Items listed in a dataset
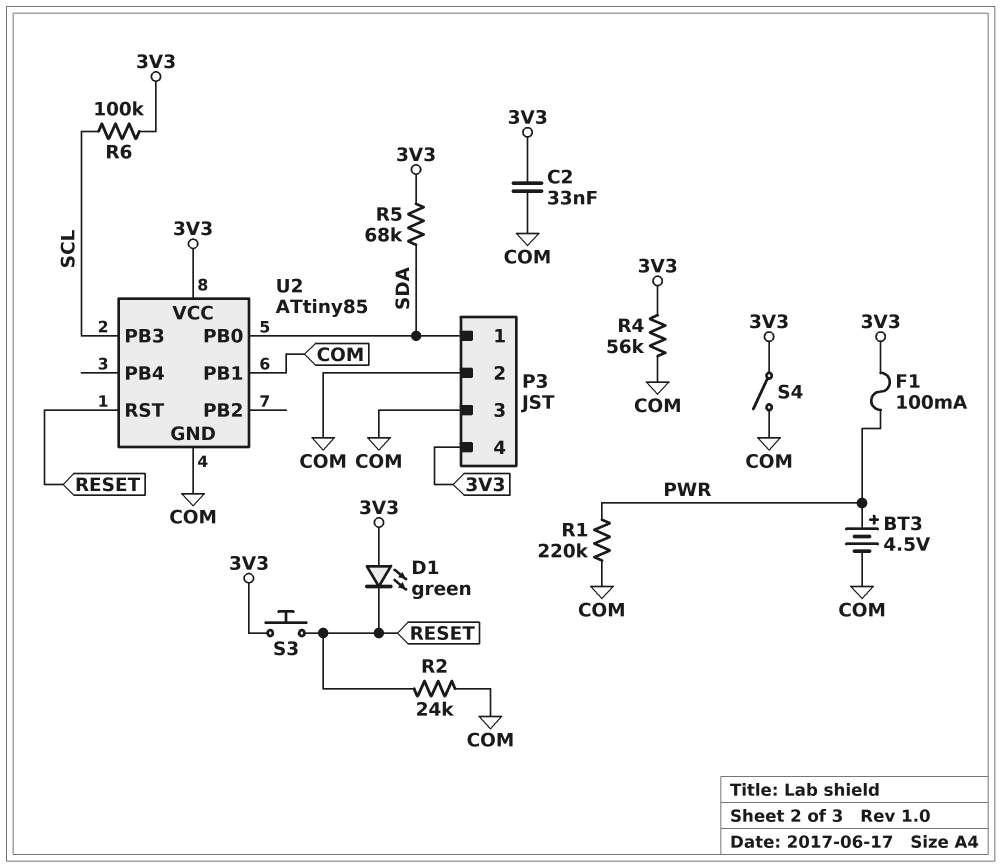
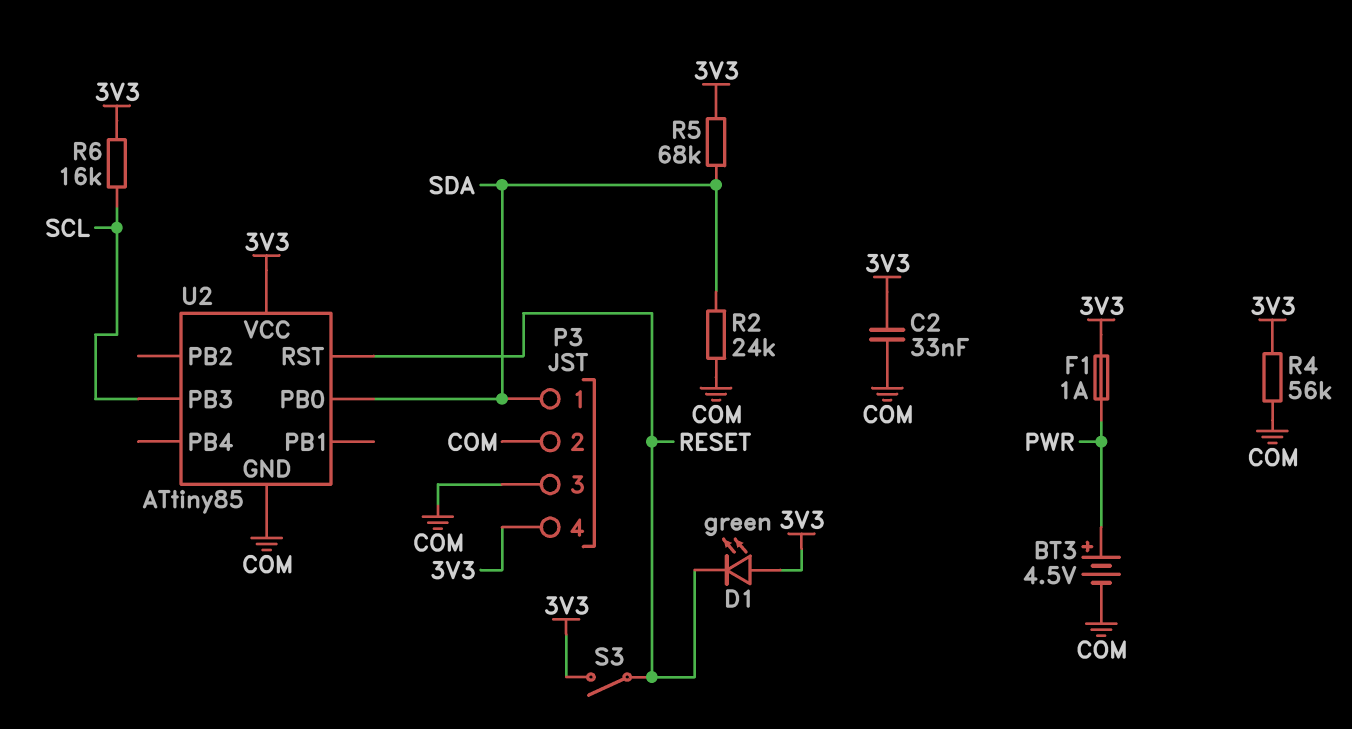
F1: 100mA (3V3, PWR) -> 1A (3V3, PWR)
R1: 220k (COM, PWR) -> none
R2: 24k (COM, RESET) -> 24k (COM, SDA)
R6: 100k (3V3, SCL) -> 16k (3V3, SCL)
S3: button (3V3, RESET) -> switch (3V3, RESET)
S4: switch (3V3, COM) -> none
U2 pin PB1: COM -> none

= Task requirements =
After finding the line that contains "R2: 24k (COM, RESET) -> 24k (COM, SDA)" in the records above, copy that line and each one after it exactly, through the final line.

= Response for this exercise =
R2: 24k (COM, RESET) -> 24k (COM, SDA)
R6: 100k (3V3, SCL) -> 16k (3V3, SCL)
S3: button (3V3, RESET) -> switch (3V3, RESET)
S4: switch (3V3, COM) -> none
U2 pin PB1: COM -> none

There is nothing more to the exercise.